───── RECORDS FOR THIS EXERCISE ─────

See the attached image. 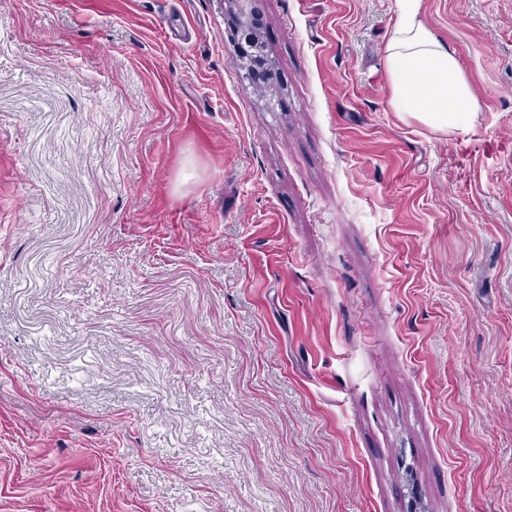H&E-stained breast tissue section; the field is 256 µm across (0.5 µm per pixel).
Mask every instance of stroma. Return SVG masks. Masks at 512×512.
Wrapping results in <instances>:
<instances>
[{
  "label": "stroma",
  "instance_id": "obj_1",
  "mask_svg": "<svg viewBox=\"0 0 512 512\" xmlns=\"http://www.w3.org/2000/svg\"><path fill=\"white\" fill-rule=\"evenodd\" d=\"M0 0V512H512V0ZM239 6V29L243 40H251L256 37L260 29L257 15L252 11V0H236ZM397 8L386 44L392 109L435 131L464 128L478 101L455 51L426 26L424 0H397Z\"/></svg>",
  "mask_w": 512,
  "mask_h": 512
}]
</instances>
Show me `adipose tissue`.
Wrapping results in <instances>:
<instances>
[{
    "label": "adipose tissue",
    "instance_id": "1",
    "mask_svg": "<svg viewBox=\"0 0 512 512\" xmlns=\"http://www.w3.org/2000/svg\"><path fill=\"white\" fill-rule=\"evenodd\" d=\"M397 8L386 44L392 109L436 131L464 128L478 101L454 50L426 26L424 0H397Z\"/></svg>",
    "mask_w": 512,
    "mask_h": 512
}]
</instances>
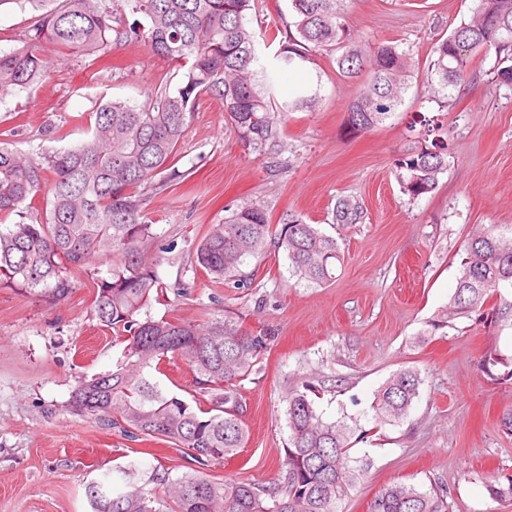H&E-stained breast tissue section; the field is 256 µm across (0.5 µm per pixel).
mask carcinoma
Segmentation results:
<instances>
[{
    "label": "carcinoma",
    "instance_id": "obj_1",
    "mask_svg": "<svg viewBox=\"0 0 512 512\" xmlns=\"http://www.w3.org/2000/svg\"><path fill=\"white\" fill-rule=\"evenodd\" d=\"M24 2L39 15L20 35V46L0 52V91L25 90L47 76L46 43L88 54L135 39L184 70L175 89L161 80L140 106L98 104L91 135L78 144L35 159L0 141V288L53 305L75 287L68 272L82 270L98 287L93 310L99 324L127 342L112 371L73 390L70 408L131 441L165 440L195 463L175 480L165 472L152 474L151 482L172 487L166 499L138 484L133 463L122 471V490L107 473L86 485L93 512H340L360 476L349 450L365 433L345 419H323L315 408L320 390L313 378L285 391L290 434L283 489L206 473L246 444L243 382L257 372L273 336L227 315L205 326L174 317L139 318L167 289L155 271L166 248L147 220L145 204L149 193L180 178L174 161L201 96L224 104L244 143L275 153L281 148L272 97L276 73L308 66L321 73L317 55L328 52L340 76L365 75L346 105V126L350 134L367 133L403 105L414 79L410 53L380 42L364 54L348 24L353 0H289L292 21L260 32L251 27L257 0H0V9ZM259 38L280 45L272 70L257 53ZM479 53L494 56L495 81L512 89V0H475L469 20L434 41L425 81L435 101L448 103L472 82ZM320 90L319 81L302 87L279 112L315 110ZM421 124L419 146L393 161L401 192L413 200L438 188L451 158L450 130L438 120ZM13 216L19 220L7 223ZM365 217L357 197L336 198L331 223L351 226ZM279 223L281 228L273 227L263 205L243 207L202 238L196 264L214 281L249 289L254 272L246 267L261 261L272 244L286 252L292 275L306 286L334 279L337 240L292 211ZM94 256L110 261L106 271L87 267ZM460 318L492 328L499 337L512 333V226L491 224L467 239L455 291L426 335L452 328ZM170 356L191 367L207 407L170 396L152 381ZM479 368L492 384L511 386L512 350L492 343ZM423 384L417 369L392 373L374 395L376 418L401 420ZM368 512H447V502L442 489L397 482L374 497Z\"/></svg>",
    "mask_w": 512,
    "mask_h": 512
}]
</instances>
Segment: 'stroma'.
<instances>
[{
  "label": "stroma",
  "instance_id": "stroma-1",
  "mask_svg": "<svg viewBox=\"0 0 512 512\" xmlns=\"http://www.w3.org/2000/svg\"><path fill=\"white\" fill-rule=\"evenodd\" d=\"M472 8V0H355L349 24L364 47L389 42L410 51L420 72L438 35L469 19ZM44 57L47 80L0 96V133L11 131L12 148L30 157L56 148L47 129L65 127V143L74 145L86 138L96 103L141 105L160 77L176 84L182 76L137 42L90 56L49 45ZM318 63L323 101L282 123L283 154L246 146L222 103L201 98L178 157L180 179L146 201L170 245L157 267L169 290L149 314L196 324L228 315L275 335L244 383L247 443L207 472L284 485V391L314 376L333 383L317 400L318 412L328 420L352 418L369 432L351 450L362 476L341 512H367L394 482L447 489L448 512H512V501L488 491L494 479L512 476V435L500 427L512 412V386L492 385L478 369L492 335L466 319L424 334L454 292L467 238L491 224L512 225V89L494 81L493 57L479 55L473 84L456 92L448 109L431 101L417 78L393 117L354 136L345 132V106L361 84L340 77L328 56ZM419 113L444 114L454 139L437 191L412 200L400 191L393 161L409 147L406 126ZM346 194L364 201L365 223H328V211ZM251 203L275 219L296 212L336 238L341 261L329 285L299 284L275 248L249 289L213 282L197 267L196 248L212 225ZM94 296L83 274L54 306L0 288V512H91L85 487L106 471L133 462L145 482L157 468L174 478L187 469L176 446L127 441L70 409L79 382L111 371L123 354L95 318ZM408 367L425 377L421 395L406 419L380 423L370 408L373 394Z\"/></svg>",
  "mask_w": 512,
  "mask_h": 512
}]
</instances>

─────

Find every line in the records that contains the word "adipose"; copy those lines.

◆ TASK ANSWER ◆
Show me `adipose tissue`.
    "label": "adipose tissue",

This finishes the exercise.